--- Start of DATA FOR THE TASK ---

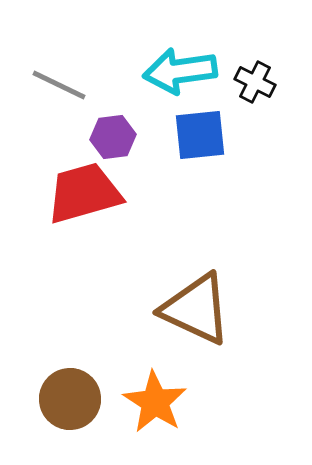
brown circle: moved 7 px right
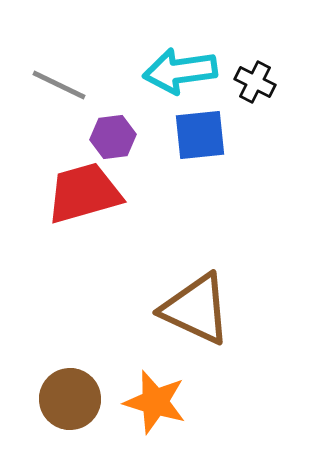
orange star: rotated 16 degrees counterclockwise
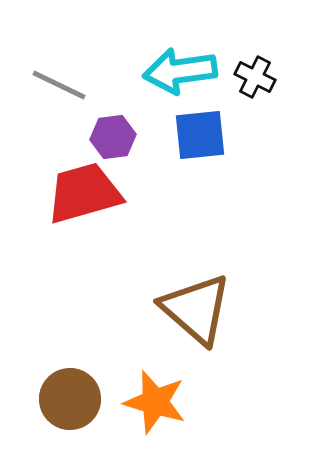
black cross: moved 5 px up
brown triangle: rotated 16 degrees clockwise
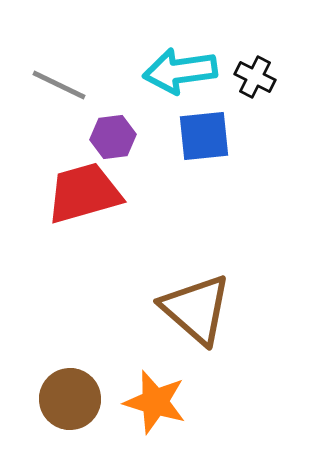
blue square: moved 4 px right, 1 px down
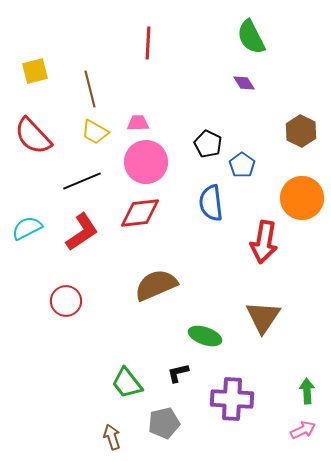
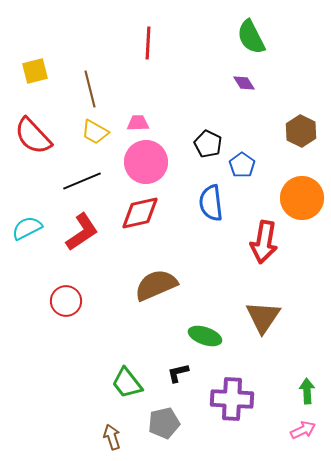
red diamond: rotated 6 degrees counterclockwise
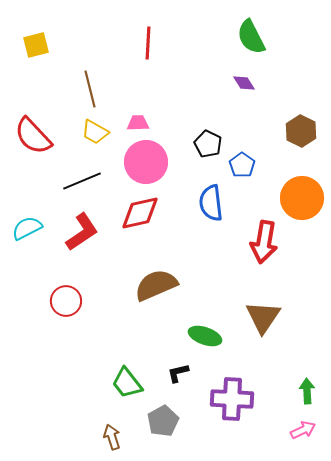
yellow square: moved 1 px right, 26 px up
gray pentagon: moved 1 px left, 2 px up; rotated 16 degrees counterclockwise
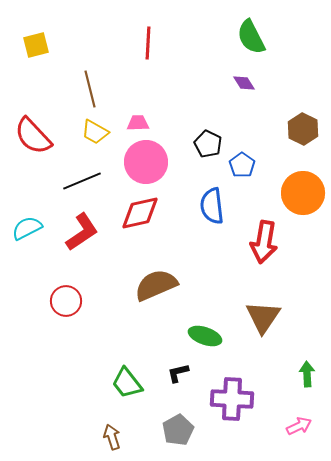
brown hexagon: moved 2 px right, 2 px up
orange circle: moved 1 px right, 5 px up
blue semicircle: moved 1 px right, 3 px down
green arrow: moved 17 px up
gray pentagon: moved 15 px right, 9 px down
pink arrow: moved 4 px left, 4 px up
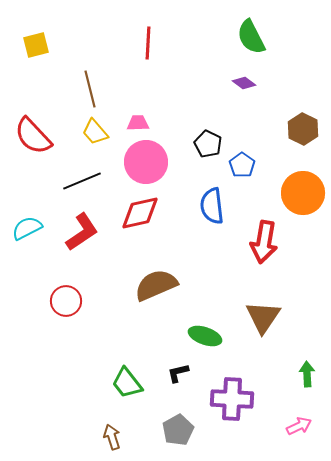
purple diamond: rotated 20 degrees counterclockwise
yellow trapezoid: rotated 20 degrees clockwise
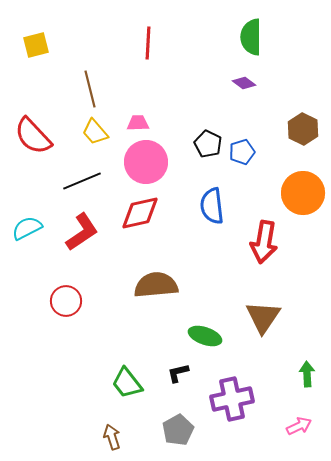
green semicircle: rotated 27 degrees clockwise
blue pentagon: moved 13 px up; rotated 20 degrees clockwise
brown semicircle: rotated 18 degrees clockwise
purple cross: rotated 15 degrees counterclockwise
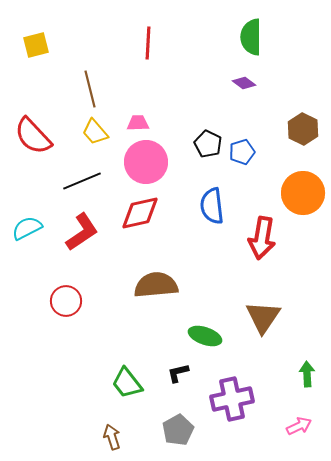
red arrow: moved 2 px left, 4 px up
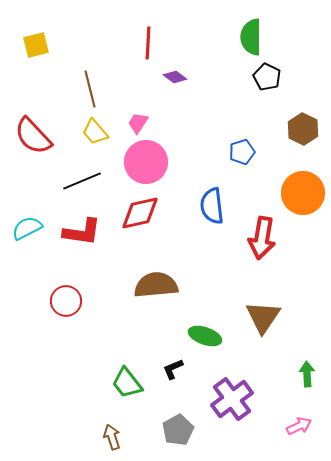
purple diamond: moved 69 px left, 6 px up
pink trapezoid: rotated 55 degrees counterclockwise
black pentagon: moved 59 px right, 67 px up
red L-shape: rotated 42 degrees clockwise
black L-shape: moved 5 px left, 4 px up; rotated 10 degrees counterclockwise
purple cross: rotated 24 degrees counterclockwise
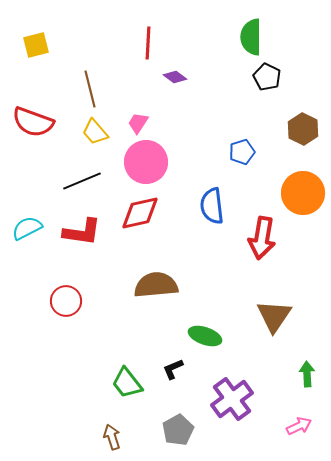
red semicircle: moved 14 px up; rotated 27 degrees counterclockwise
brown triangle: moved 11 px right, 1 px up
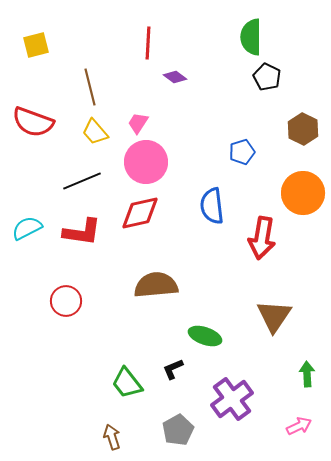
brown line: moved 2 px up
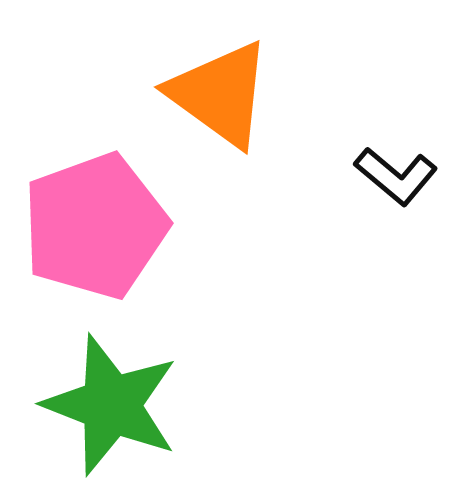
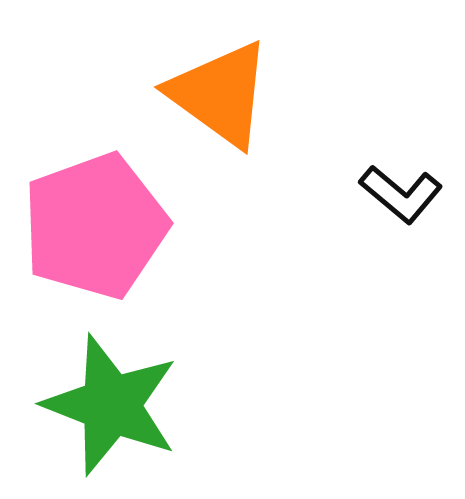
black L-shape: moved 5 px right, 18 px down
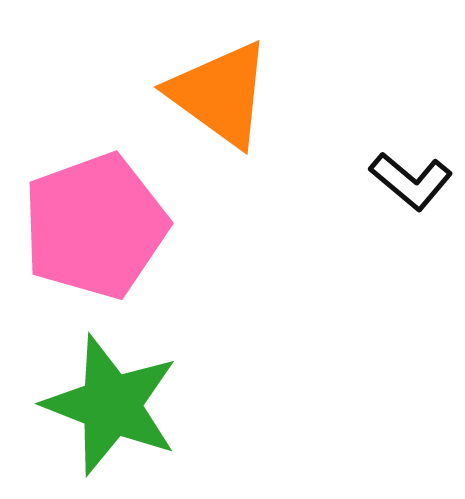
black L-shape: moved 10 px right, 13 px up
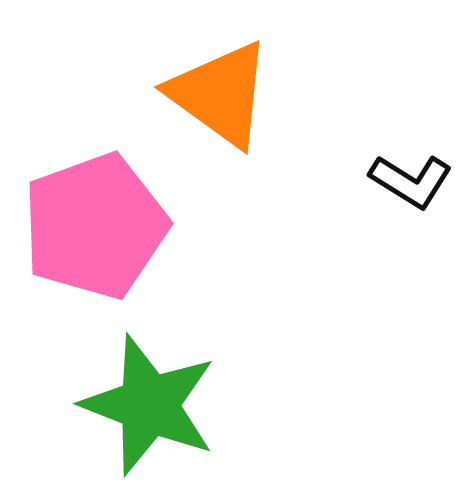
black L-shape: rotated 8 degrees counterclockwise
green star: moved 38 px right
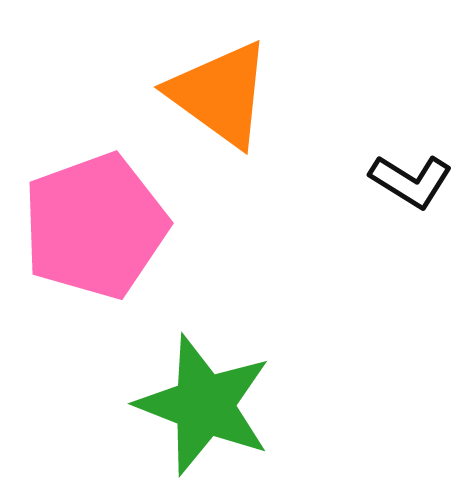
green star: moved 55 px right
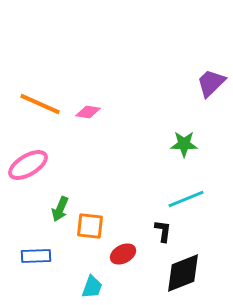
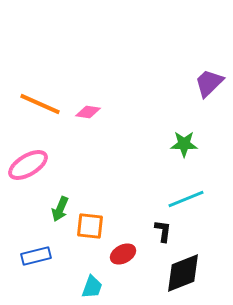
purple trapezoid: moved 2 px left
blue rectangle: rotated 12 degrees counterclockwise
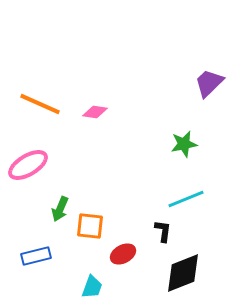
pink diamond: moved 7 px right
green star: rotated 12 degrees counterclockwise
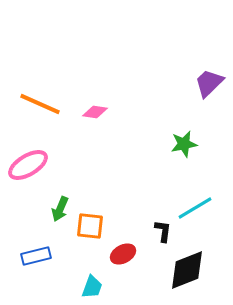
cyan line: moved 9 px right, 9 px down; rotated 9 degrees counterclockwise
black diamond: moved 4 px right, 3 px up
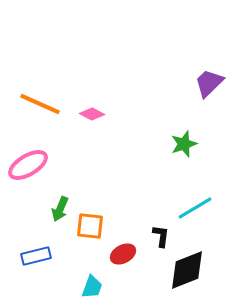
pink diamond: moved 3 px left, 2 px down; rotated 20 degrees clockwise
green star: rotated 8 degrees counterclockwise
black L-shape: moved 2 px left, 5 px down
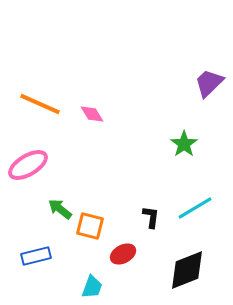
pink diamond: rotated 30 degrees clockwise
green star: rotated 16 degrees counterclockwise
green arrow: rotated 105 degrees clockwise
orange square: rotated 8 degrees clockwise
black L-shape: moved 10 px left, 19 px up
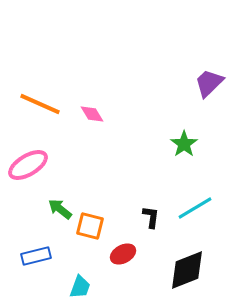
cyan trapezoid: moved 12 px left
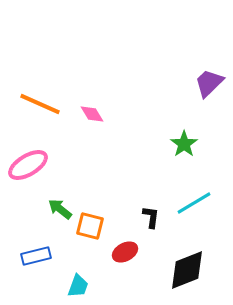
cyan line: moved 1 px left, 5 px up
red ellipse: moved 2 px right, 2 px up
cyan trapezoid: moved 2 px left, 1 px up
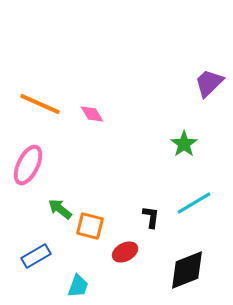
pink ellipse: rotated 33 degrees counterclockwise
blue rectangle: rotated 16 degrees counterclockwise
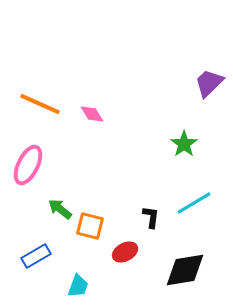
black diamond: moved 2 px left; rotated 12 degrees clockwise
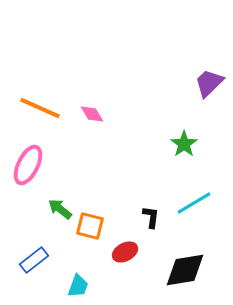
orange line: moved 4 px down
blue rectangle: moved 2 px left, 4 px down; rotated 8 degrees counterclockwise
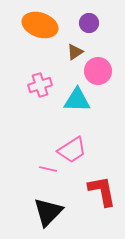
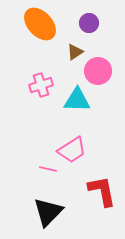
orange ellipse: moved 1 px up; rotated 28 degrees clockwise
pink cross: moved 1 px right
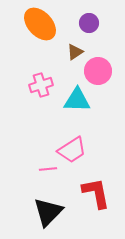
pink line: rotated 18 degrees counterclockwise
red L-shape: moved 6 px left, 2 px down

--- End of DATA FOR THE TASK ---

TASK BRIEF: Please copy every line of the entries above word for word, leaving out the picture lines.

CORRECT RESULT:
brown circle: moved 7 px right
orange star: rotated 16 degrees counterclockwise
black cross: moved 5 px up
brown triangle: rotated 16 degrees clockwise
blue square: moved 4 px right, 1 px down
red diamond: rotated 6 degrees counterclockwise
yellow square: moved 1 px right, 26 px up
gray pentagon: moved 1 px left, 2 px up; rotated 16 degrees counterclockwise
brown hexagon: moved 2 px right, 2 px up
orange circle: moved 1 px right, 5 px up
blue semicircle: moved 1 px right, 3 px down
green arrow: moved 17 px up
gray pentagon: moved 15 px right, 9 px down
pink arrow: moved 4 px left, 4 px up
purple diamond: rotated 20 degrees counterclockwise
yellow trapezoid: rotated 20 degrees clockwise
green semicircle: rotated 27 degrees clockwise
blue pentagon: moved 13 px up; rotated 20 degrees clockwise
brown semicircle: rotated 18 degrees clockwise
purple cross: rotated 15 degrees counterclockwise
red arrow: moved 2 px left, 4 px up
purple diamond: moved 69 px left, 6 px up
pink trapezoid: rotated 55 degrees counterclockwise
black pentagon: moved 59 px right, 67 px up
red L-shape: rotated 42 degrees clockwise
black L-shape: moved 5 px left, 4 px up; rotated 10 degrees counterclockwise
purple cross: rotated 24 degrees counterclockwise
red semicircle: moved 14 px up; rotated 27 degrees counterclockwise
brown triangle: moved 11 px right, 1 px up
brown line: moved 2 px up
black L-shape: moved 5 px right, 18 px down
black L-shape: moved 10 px right, 13 px up
black L-shape: rotated 8 degrees counterclockwise
green star: moved 38 px right
green star: moved 55 px right
purple trapezoid: moved 2 px left
blue rectangle: rotated 12 degrees counterclockwise
pink diamond: moved 7 px right
green star: rotated 12 degrees counterclockwise
cyan line: moved 9 px right, 9 px down; rotated 9 degrees counterclockwise
black diamond: moved 4 px right, 3 px up
pink diamond: moved 3 px left, 2 px down; rotated 20 degrees clockwise
green star: rotated 8 degrees counterclockwise
black L-shape: moved 2 px left, 5 px down
pink diamond: rotated 30 degrees clockwise
green star: rotated 16 degrees counterclockwise
green arrow: rotated 105 degrees clockwise
orange square: rotated 8 degrees clockwise
black L-shape: moved 10 px left, 19 px up
cyan trapezoid: moved 12 px left
cyan line: moved 1 px left, 5 px up
red ellipse: moved 2 px right, 2 px up
cyan trapezoid: moved 2 px left, 1 px up
pink ellipse: rotated 33 degrees counterclockwise
blue rectangle: rotated 16 degrees counterclockwise
black diamond: moved 2 px left; rotated 12 degrees clockwise
orange line: moved 4 px down
blue rectangle: moved 2 px left, 4 px down; rotated 8 degrees counterclockwise
orange ellipse: moved 1 px up; rotated 28 degrees clockwise
pink cross: moved 1 px right
pink line: rotated 18 degrees counterclockwise
red L-shape: moved 6 px left, 2 px down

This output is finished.